*Your goal*
What lines in the material hold the string "turquoise"? Return every one of them.

*Extracted material*

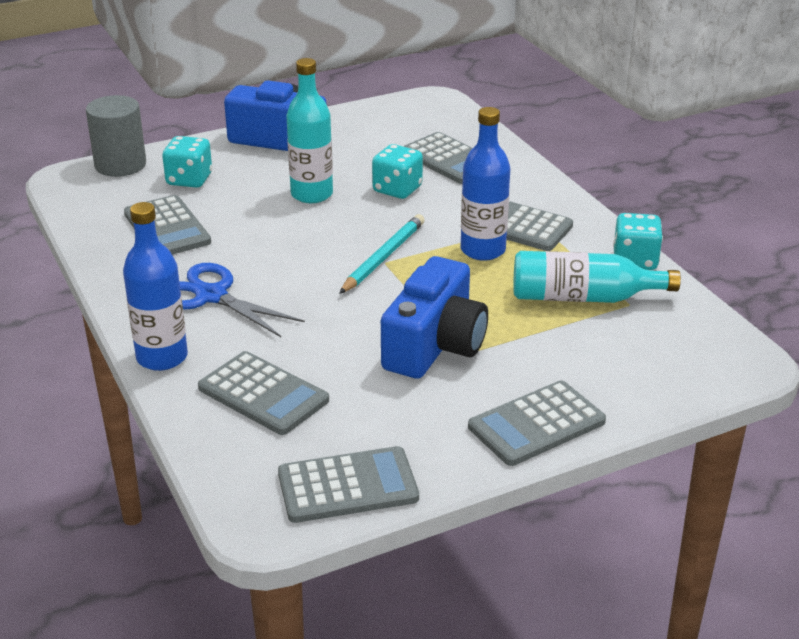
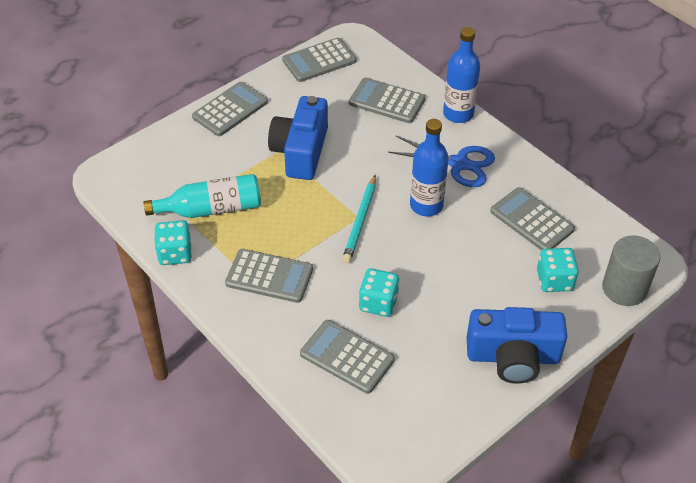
camera: 165 degrees right, 15 degrees up
(312, 194) = (445, 282): turquoise bottle -> none
(483, 250) = (290, 242): blue bottle -> blue bottle (426, 205)

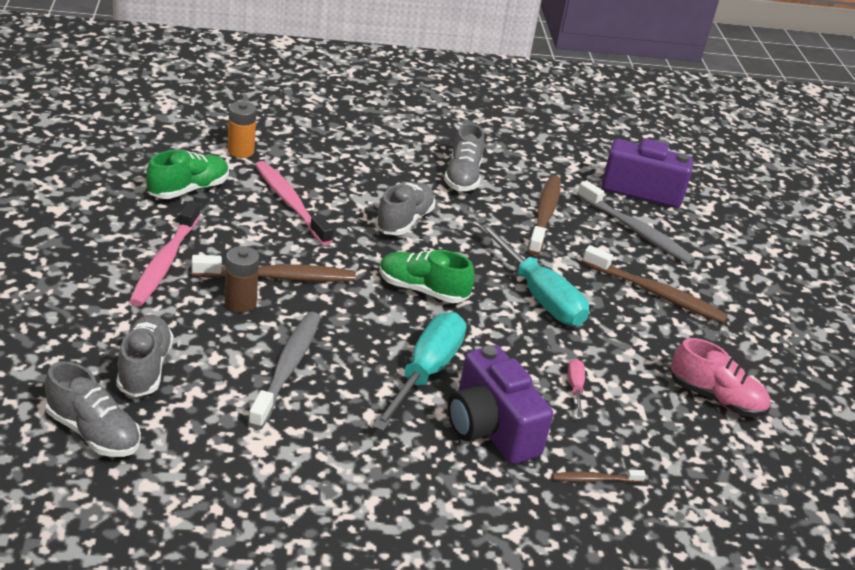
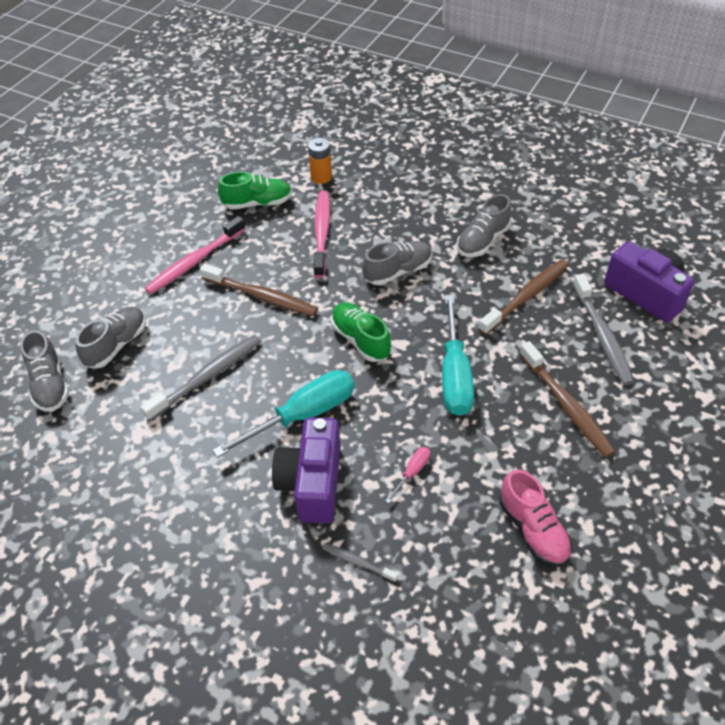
camera: 40 degrees right, 15 degrees up
(240, 303) = (218, 311): brown battery -> none
(595, 479) = (357, 562): brown toothbrush -> grey toothbrush

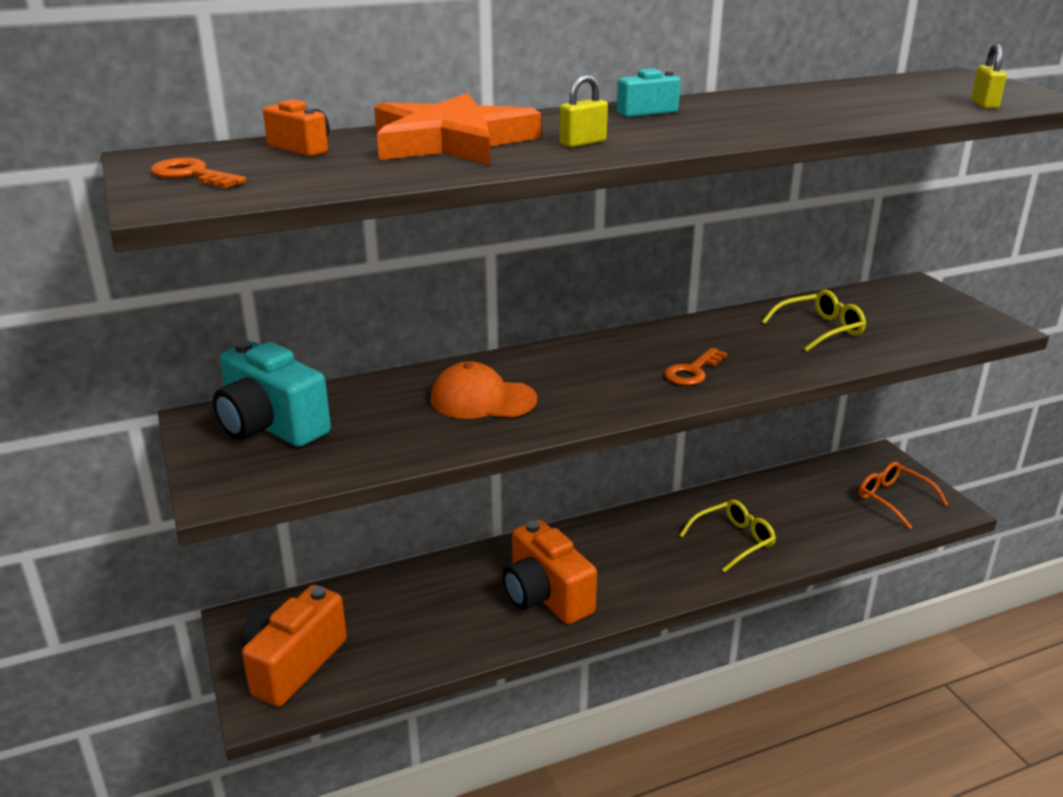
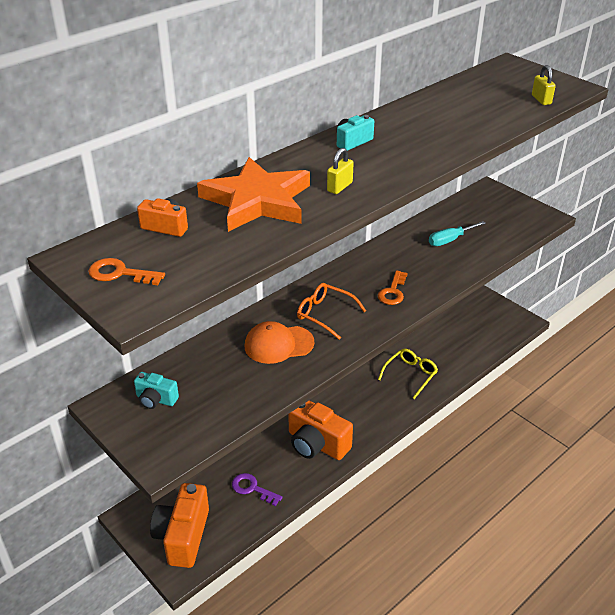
camera: 20 degrees left, 10 degrees up
(271, 426) = (156, 399): turquoise camera -> turquoise camera, size x0.52
(423, 630) = (252, 489): none -> purple key
(819, 330) = (450, 240): yellow glasses -> turquoise screwdriver
(894, 499) = (490, 322): orange glasses -> orange glasses (325, 314)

*Answer to this task*
(312, 194) = (445, 282): turquoise bottle -> none
(271, 426) = (156, 399): turquoise camera -> turquoise camera, size x0.52
(819, 330) = (450, 240): yellow glasses -> turquoise screwdriver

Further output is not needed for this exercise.